What the task asks
This exercise requires an exact copy of each line from the one containing "(402, 399) = (318, 343): blue" down to the last line below.

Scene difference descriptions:
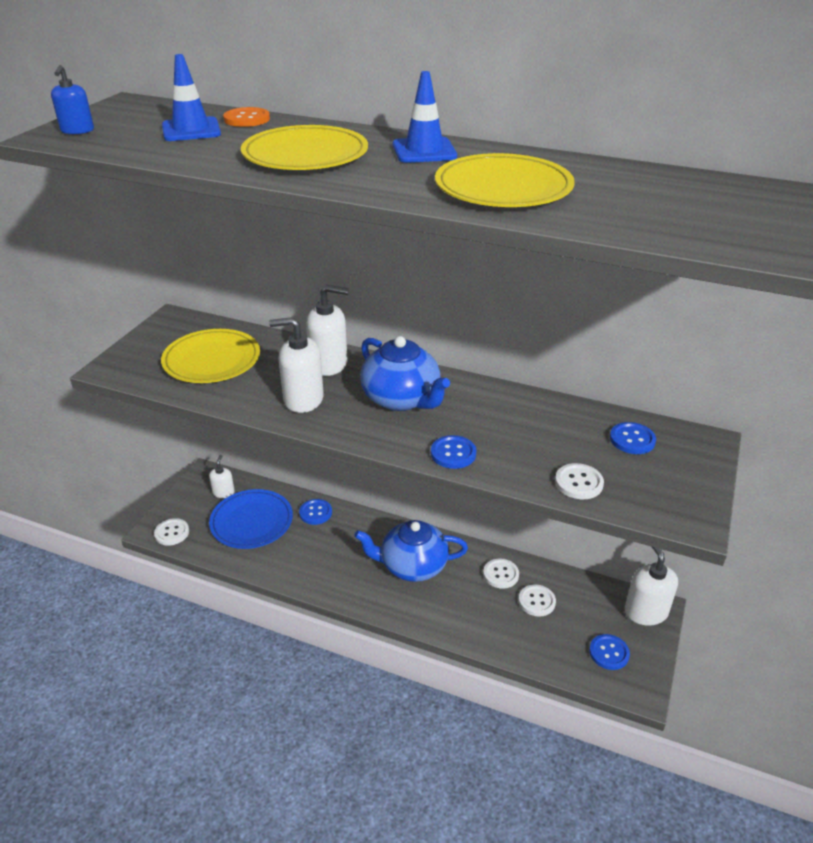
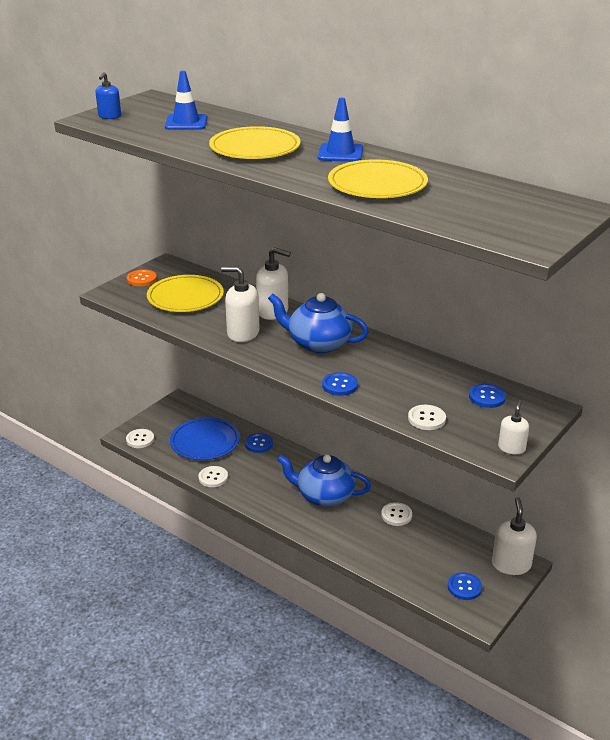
camera: 15 degrees right, 5 degrees down
(223, 492) = (189, 417): white soap dispenser -> white soap dispenser (511, 448)
(247, 119) = (229, 118): orange button -> orange button (141, 279)
(402, 399) = (318, 343): blue teapot -> blue teapot turned 135 degrees clockwise
(536, 601) = (419, 540): white button -> white button (213, 477)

Completed exercise
(402, 399) = (318, 343): blue teapot -> blue teapot turned 135 degrees clockwise
(536, 601) = (419, 540): white button -> white button (213, 477)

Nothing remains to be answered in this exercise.